== Segment start ==

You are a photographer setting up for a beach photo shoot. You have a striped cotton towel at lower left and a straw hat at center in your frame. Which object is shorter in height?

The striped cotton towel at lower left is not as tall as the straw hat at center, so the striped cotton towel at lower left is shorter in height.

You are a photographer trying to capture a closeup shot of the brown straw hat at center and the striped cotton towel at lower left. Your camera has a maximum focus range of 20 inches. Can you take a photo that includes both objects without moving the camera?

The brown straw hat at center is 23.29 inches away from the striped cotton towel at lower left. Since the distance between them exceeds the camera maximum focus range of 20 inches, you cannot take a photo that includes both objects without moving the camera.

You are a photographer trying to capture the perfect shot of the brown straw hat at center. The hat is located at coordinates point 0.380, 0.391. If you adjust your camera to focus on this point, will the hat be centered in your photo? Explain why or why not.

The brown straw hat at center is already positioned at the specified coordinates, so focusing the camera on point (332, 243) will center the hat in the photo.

== Segment end ==
== Segment start ==

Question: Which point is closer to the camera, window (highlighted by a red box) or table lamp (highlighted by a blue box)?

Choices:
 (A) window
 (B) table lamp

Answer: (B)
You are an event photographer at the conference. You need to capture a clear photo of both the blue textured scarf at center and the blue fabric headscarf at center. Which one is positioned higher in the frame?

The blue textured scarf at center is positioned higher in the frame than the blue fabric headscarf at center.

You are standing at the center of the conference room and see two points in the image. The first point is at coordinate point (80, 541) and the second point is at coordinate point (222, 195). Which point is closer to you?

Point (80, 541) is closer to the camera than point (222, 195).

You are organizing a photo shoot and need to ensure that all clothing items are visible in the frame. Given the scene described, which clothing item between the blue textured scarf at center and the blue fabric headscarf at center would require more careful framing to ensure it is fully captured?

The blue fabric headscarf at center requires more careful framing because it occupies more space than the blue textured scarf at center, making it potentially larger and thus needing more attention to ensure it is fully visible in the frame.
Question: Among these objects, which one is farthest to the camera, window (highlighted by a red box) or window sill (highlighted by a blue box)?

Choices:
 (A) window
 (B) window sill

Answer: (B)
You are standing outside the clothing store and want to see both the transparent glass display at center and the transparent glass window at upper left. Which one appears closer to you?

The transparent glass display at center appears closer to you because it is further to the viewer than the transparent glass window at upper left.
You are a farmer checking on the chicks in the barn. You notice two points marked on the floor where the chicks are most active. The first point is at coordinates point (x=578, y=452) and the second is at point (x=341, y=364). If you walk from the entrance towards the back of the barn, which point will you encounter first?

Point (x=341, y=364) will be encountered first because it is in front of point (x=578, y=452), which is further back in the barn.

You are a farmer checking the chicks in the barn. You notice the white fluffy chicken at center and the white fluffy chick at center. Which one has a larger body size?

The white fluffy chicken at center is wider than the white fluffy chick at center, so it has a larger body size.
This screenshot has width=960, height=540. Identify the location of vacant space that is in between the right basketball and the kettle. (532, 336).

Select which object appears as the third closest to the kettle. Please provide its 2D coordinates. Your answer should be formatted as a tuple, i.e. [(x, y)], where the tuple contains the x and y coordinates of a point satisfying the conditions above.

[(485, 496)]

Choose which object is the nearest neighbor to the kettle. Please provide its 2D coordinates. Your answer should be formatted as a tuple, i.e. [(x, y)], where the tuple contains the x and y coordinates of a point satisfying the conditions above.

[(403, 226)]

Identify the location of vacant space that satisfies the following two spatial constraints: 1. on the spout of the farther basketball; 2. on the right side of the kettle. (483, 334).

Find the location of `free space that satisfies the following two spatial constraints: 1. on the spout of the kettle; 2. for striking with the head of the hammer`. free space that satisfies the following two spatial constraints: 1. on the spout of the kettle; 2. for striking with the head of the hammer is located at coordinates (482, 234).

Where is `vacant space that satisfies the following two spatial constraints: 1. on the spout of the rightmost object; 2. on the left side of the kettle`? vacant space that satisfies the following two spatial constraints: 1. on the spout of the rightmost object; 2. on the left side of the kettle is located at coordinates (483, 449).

== Segment end ==

### What you should do
Switch every "kettle" to "teapot" in the part of the data above that opens with the line containing "Select which object" and closes with the line containing "coordinates (483, 449).". Return only those lines, with nothing else changed.

### Reply to the task
Select which object appears as the third closest to the teapot. Please provide its 2D coordinates. Your answer should be formatted as a tuple, i.e. [(x, y)], where the tuple contains the x and y coordinates of a point satisfying the conditions above.

[(485, 496)]

Choose which object is the nearest neighbor to the teapot. Please provide its 2D coordinates. Your answer should be formatted as a tuple, i.e. [(x, y)], where the tuple contains the x and y coordinates of a point satisfying the conditions above.

[(403, 226)]

Identify the location of vacant space that satisfies the following two spatial constraints: 1. on the spout of the farther basketball; 2. on the right side of the teapot. (483, 334).

Find the location of `free space that satisfies the following two spatial constraints: 1. on the spout of the teapot; 2. for striking with the head of the hammer`. free space that satisfies the following two spatial constraints: 1. on the spout of the teapot; 2. for striking with the head of the hammer is located at coordinates (482, 234).

Where is `vacant space that satisfies the following two spatial constraints: 1. on the spout of the rightmost object; 2. on the left side of the teapot`? vacant space that satisfies the following two spatial constraints: 1. on the spout of the rightmost object; 2. on the left side of the teapot is located at coordinates (483, 449).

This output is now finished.